◆ Exercise brief
Search the records for the string "weiß", then copy each line that has it.
[Supplied records Boundary: Start]
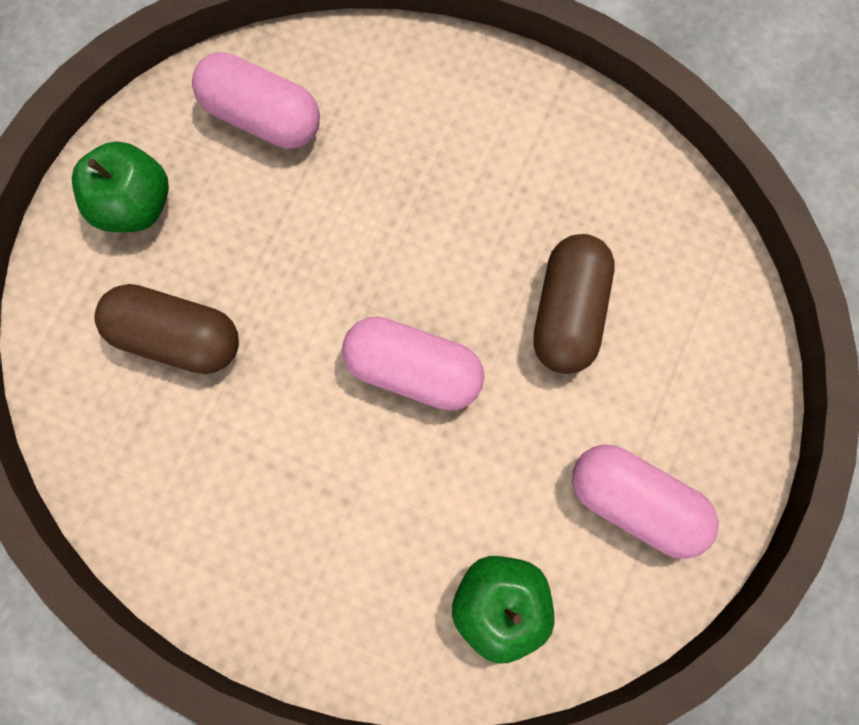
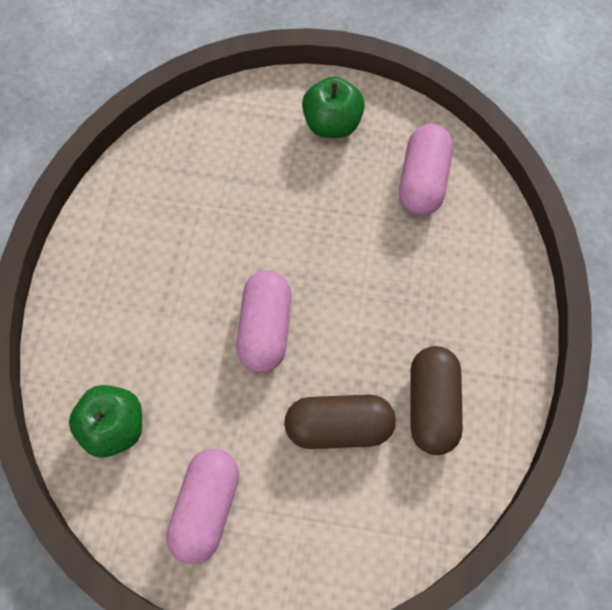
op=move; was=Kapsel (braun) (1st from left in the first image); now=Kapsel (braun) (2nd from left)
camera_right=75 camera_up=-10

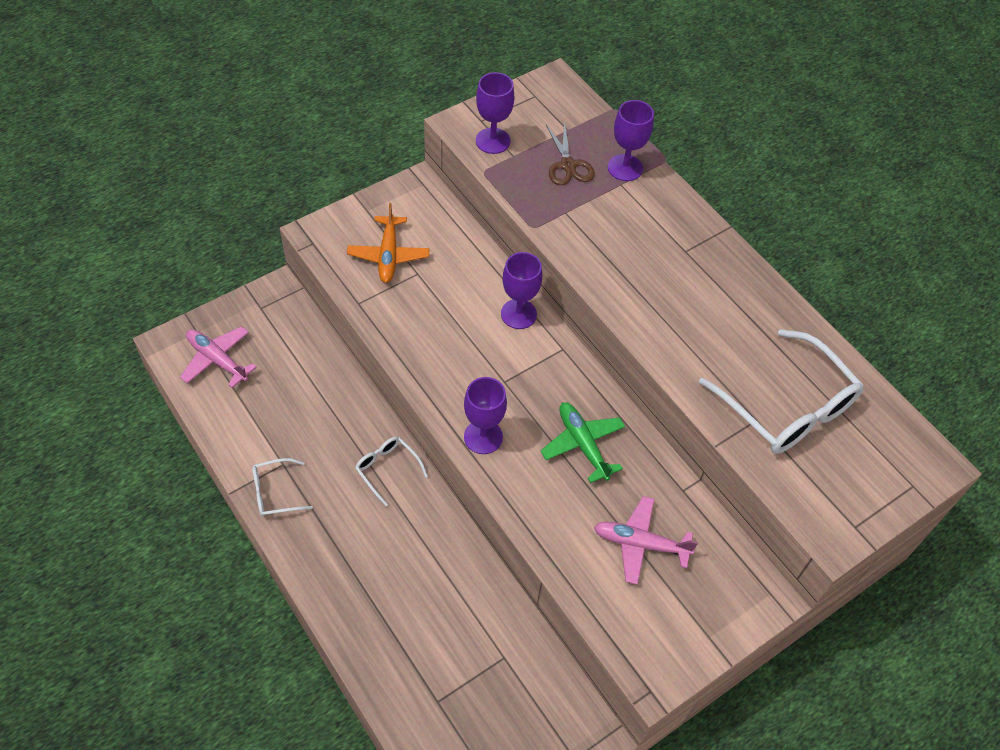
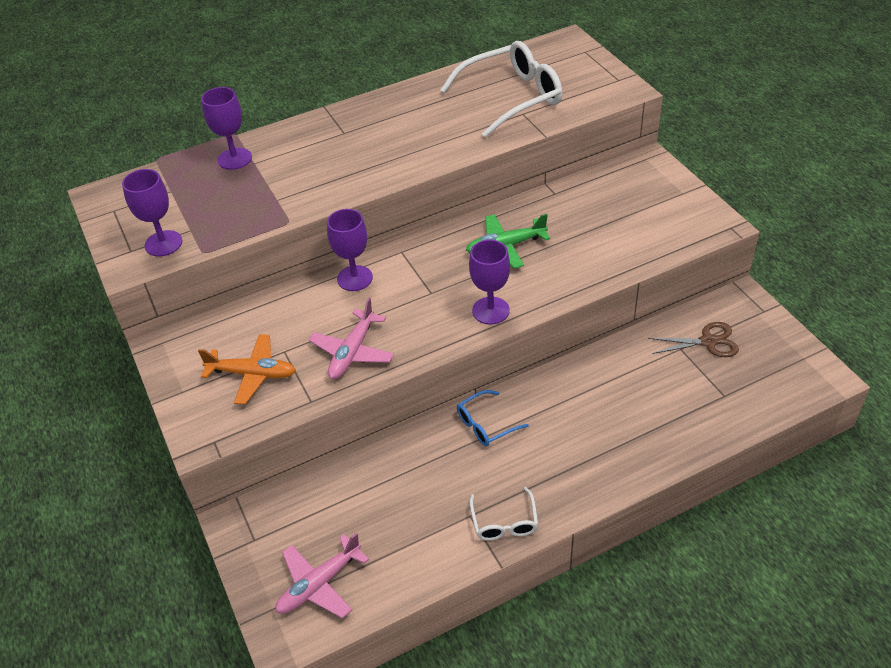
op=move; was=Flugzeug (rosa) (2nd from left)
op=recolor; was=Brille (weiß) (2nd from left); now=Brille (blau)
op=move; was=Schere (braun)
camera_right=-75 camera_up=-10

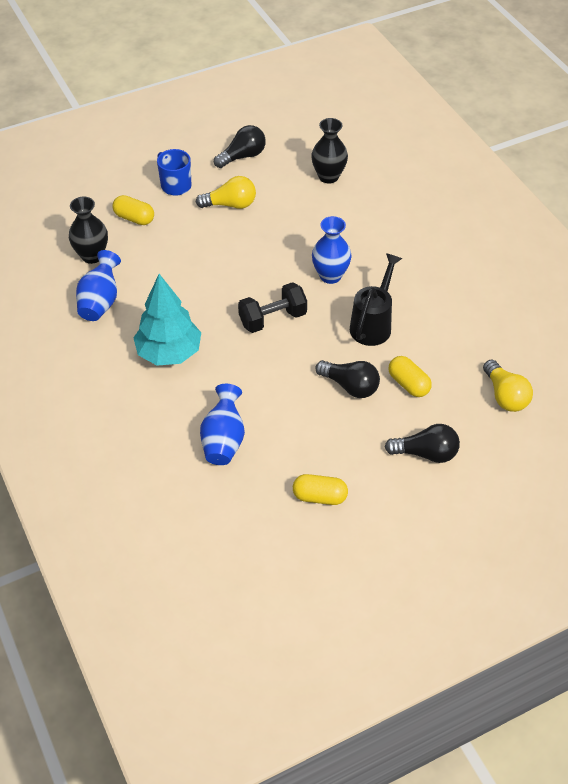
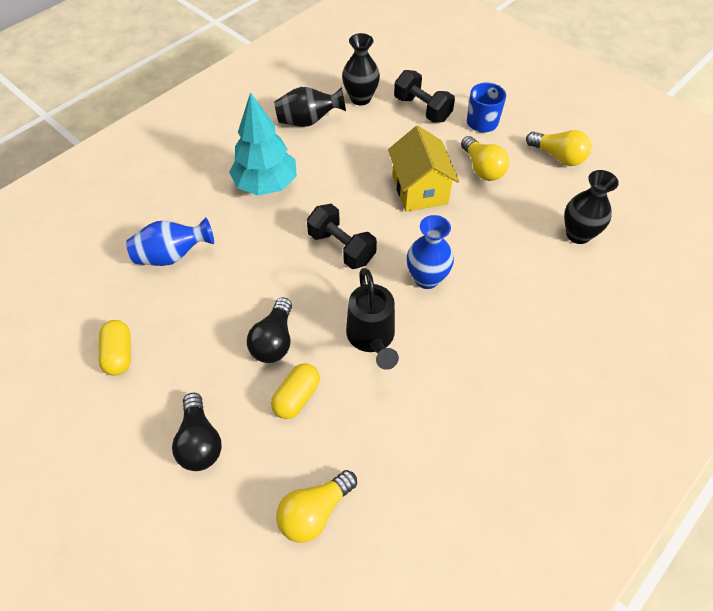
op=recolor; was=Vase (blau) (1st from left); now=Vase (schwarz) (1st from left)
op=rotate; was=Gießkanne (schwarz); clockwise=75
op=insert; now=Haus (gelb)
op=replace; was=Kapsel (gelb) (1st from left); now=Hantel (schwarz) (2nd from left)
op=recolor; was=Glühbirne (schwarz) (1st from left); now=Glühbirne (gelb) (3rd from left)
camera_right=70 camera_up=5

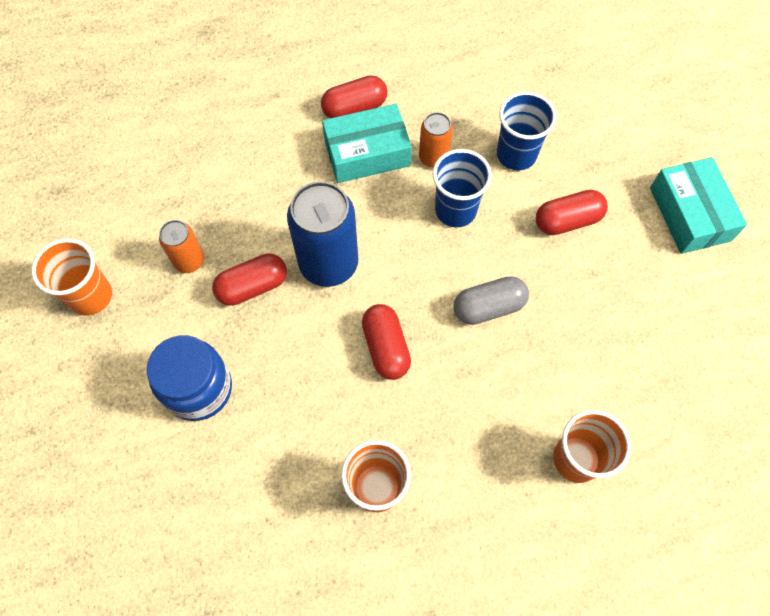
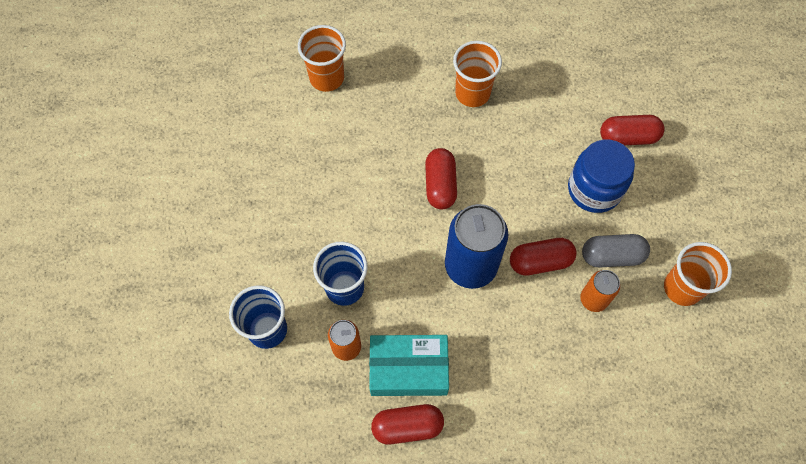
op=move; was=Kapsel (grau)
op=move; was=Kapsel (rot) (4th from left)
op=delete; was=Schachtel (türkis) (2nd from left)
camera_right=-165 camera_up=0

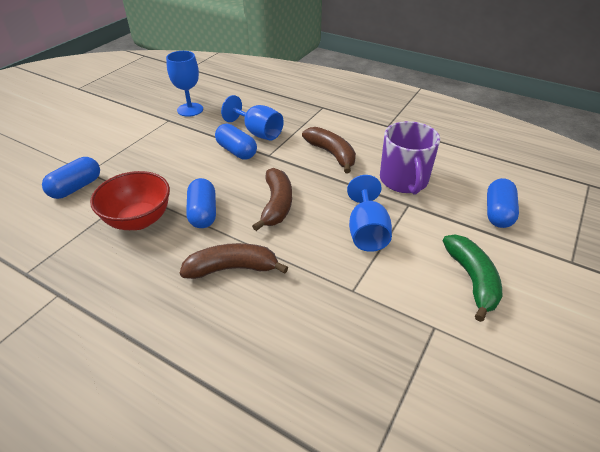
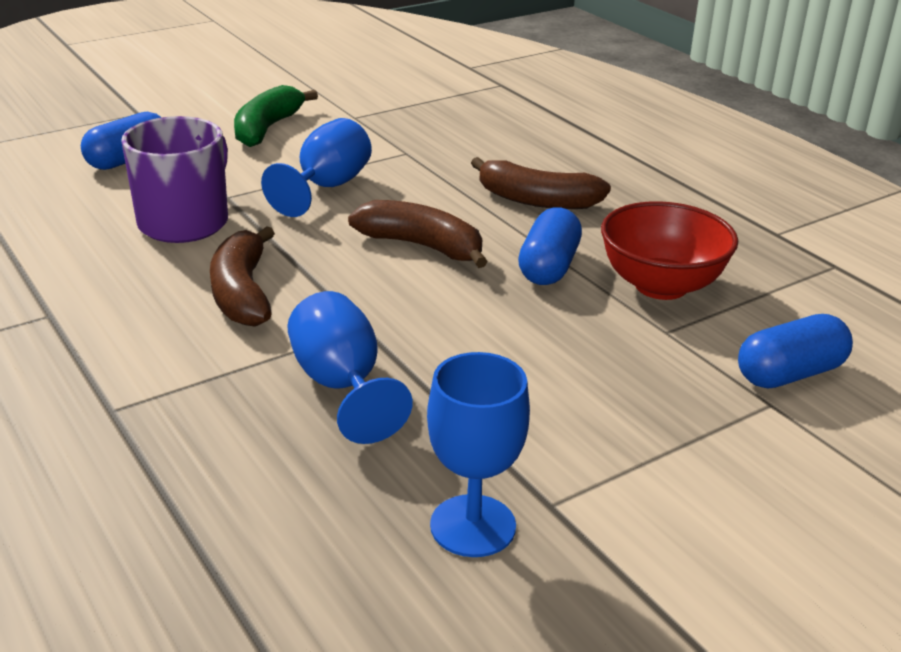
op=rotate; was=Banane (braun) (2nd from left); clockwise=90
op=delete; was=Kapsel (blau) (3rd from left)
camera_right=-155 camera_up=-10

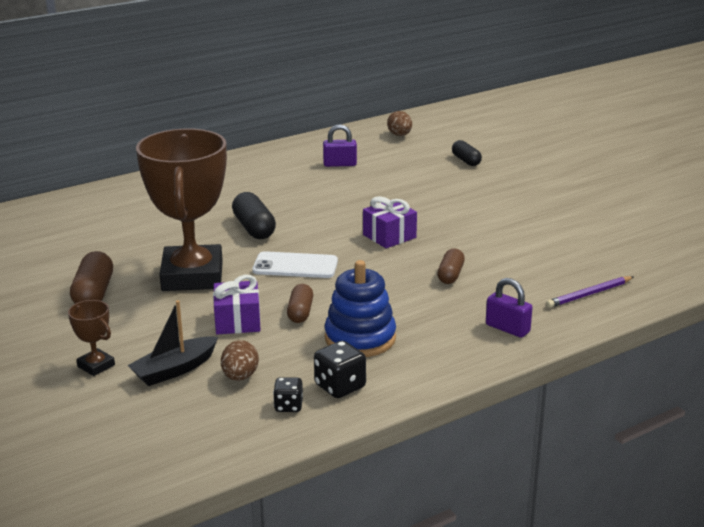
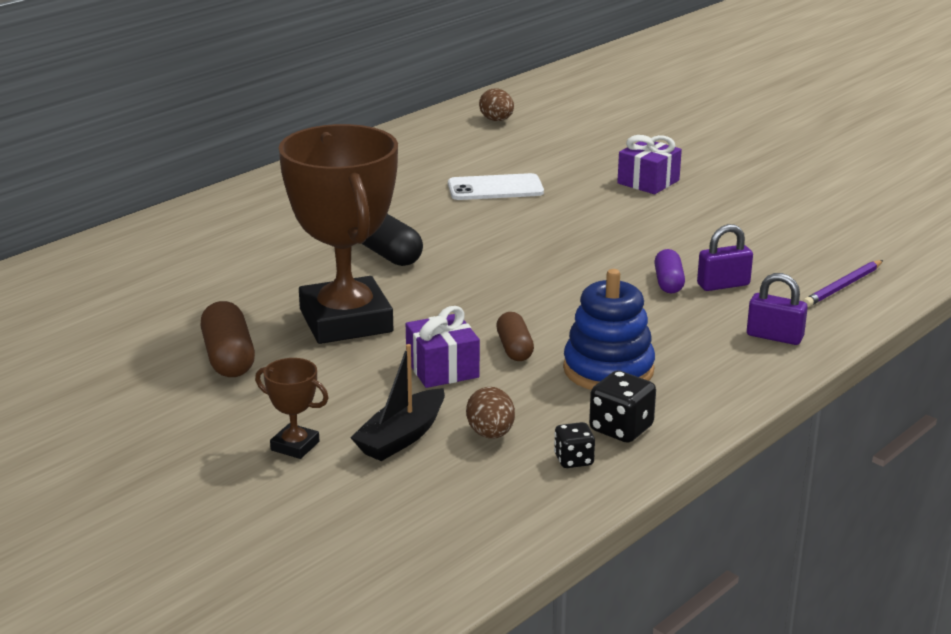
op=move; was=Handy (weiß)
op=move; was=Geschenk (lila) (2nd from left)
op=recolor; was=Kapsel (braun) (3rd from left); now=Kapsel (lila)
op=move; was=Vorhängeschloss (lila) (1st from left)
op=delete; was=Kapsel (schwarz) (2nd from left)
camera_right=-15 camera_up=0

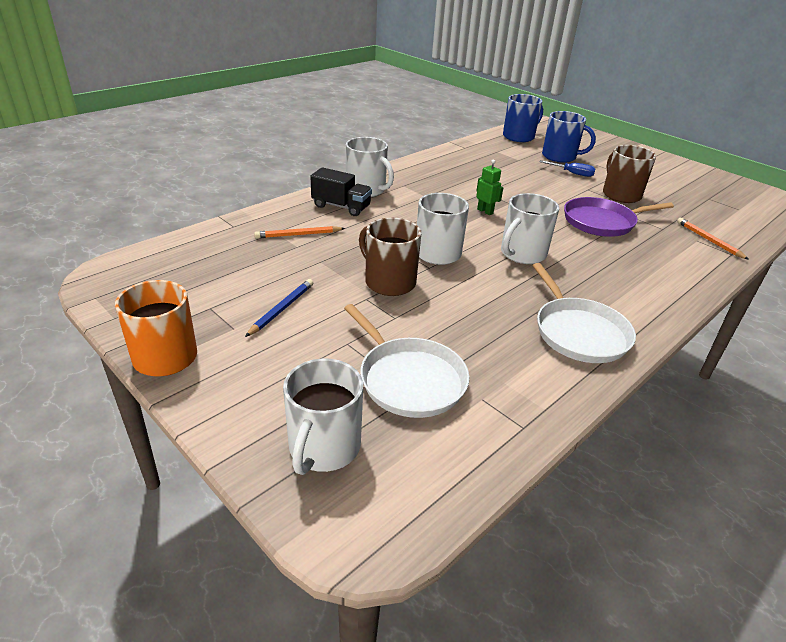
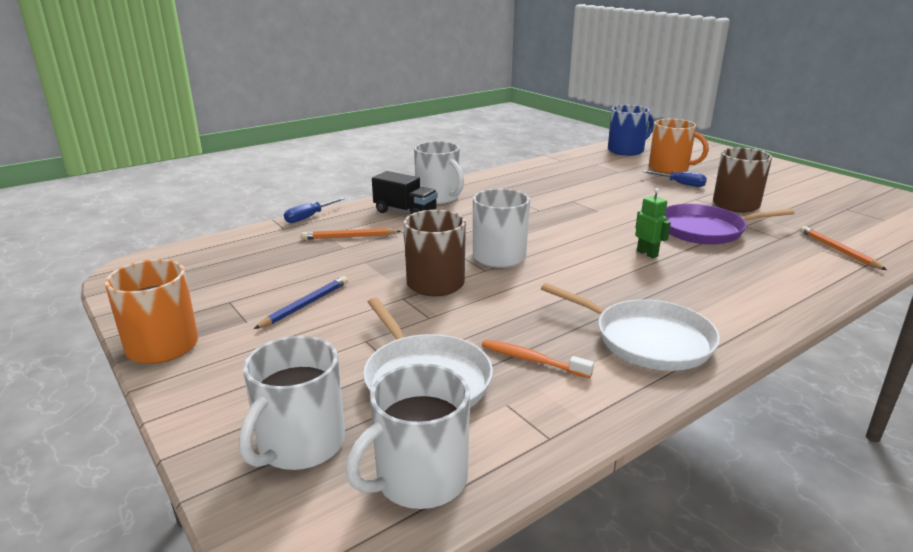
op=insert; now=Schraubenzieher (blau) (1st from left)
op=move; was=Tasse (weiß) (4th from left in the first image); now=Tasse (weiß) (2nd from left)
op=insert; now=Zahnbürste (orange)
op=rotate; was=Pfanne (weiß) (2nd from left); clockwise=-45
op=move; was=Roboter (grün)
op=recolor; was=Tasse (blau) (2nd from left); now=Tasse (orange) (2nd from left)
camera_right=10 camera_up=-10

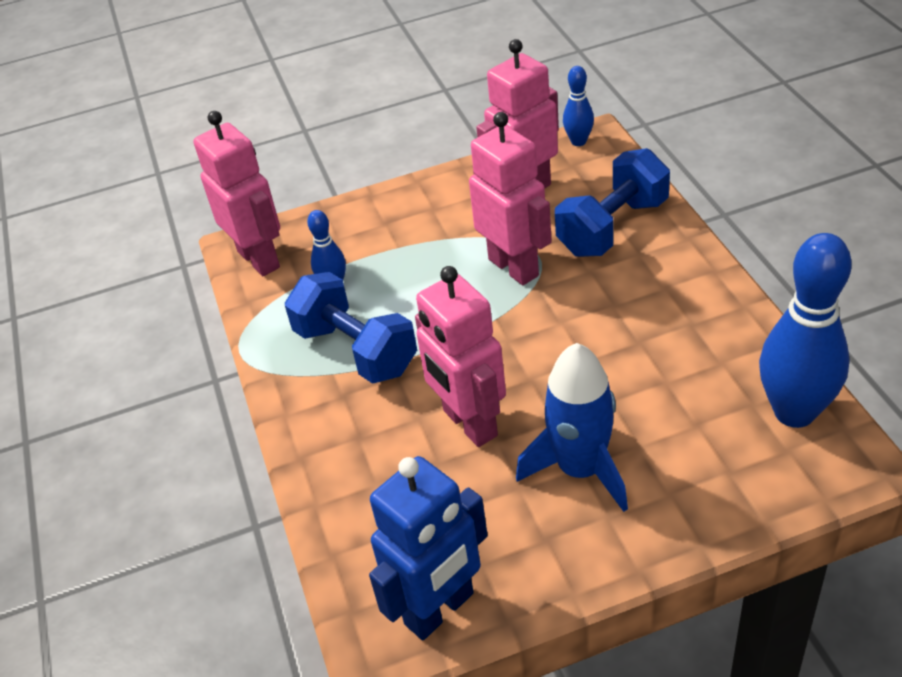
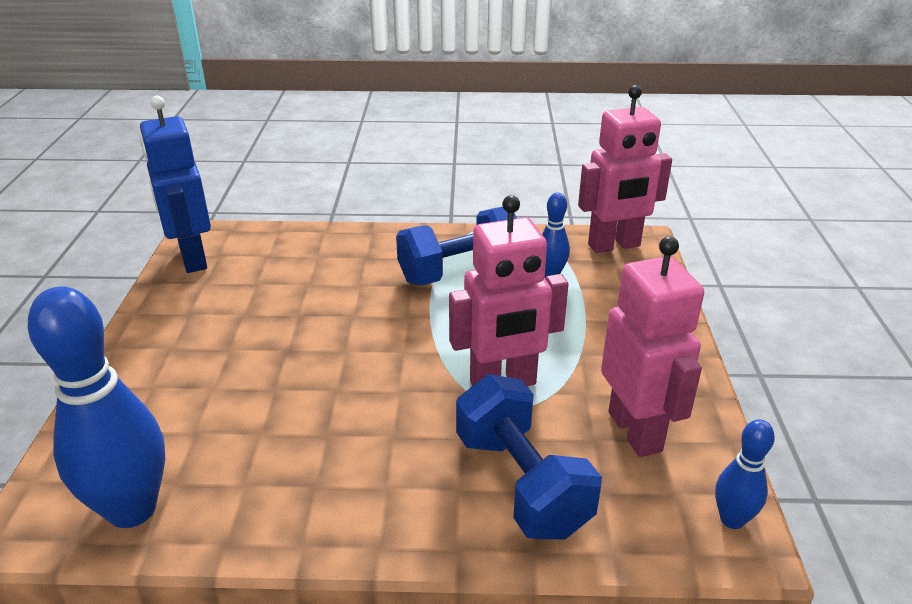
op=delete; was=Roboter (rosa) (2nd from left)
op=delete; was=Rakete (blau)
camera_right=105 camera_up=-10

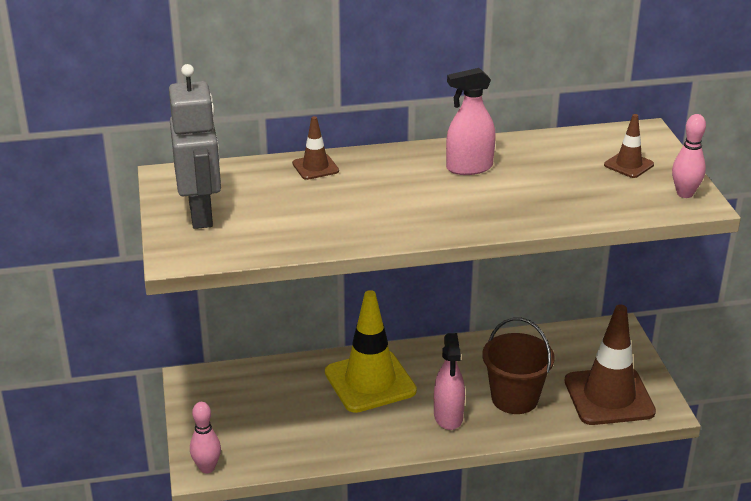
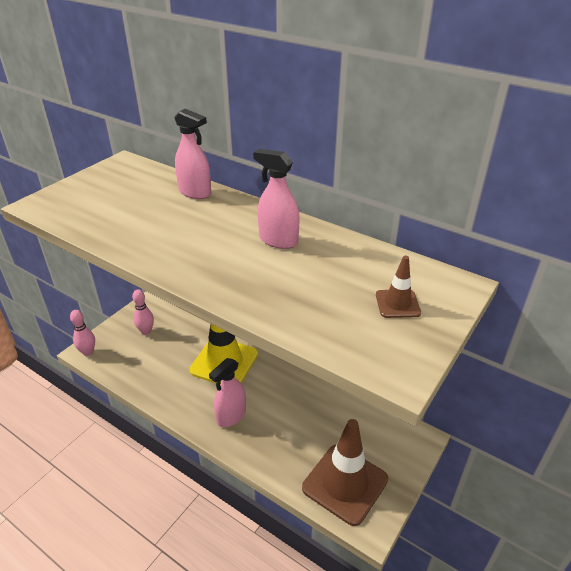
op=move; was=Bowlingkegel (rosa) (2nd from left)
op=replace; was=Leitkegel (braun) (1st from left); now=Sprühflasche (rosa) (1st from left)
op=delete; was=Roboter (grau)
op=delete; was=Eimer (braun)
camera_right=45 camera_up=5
[Supplied records Boundary: End]
◆ Answer section
op=recolor; was=Brille (weiß) (2nd from left); now=Brille (blau)
op=move; was=Handy (weiß)
op=move; was=Tasse (weiß) (4th from left in the first image); now=Tasse (weiß) (2nd from left)
op=rotate; was=Pfanne (weiß) (2nd from left); clockwise=-45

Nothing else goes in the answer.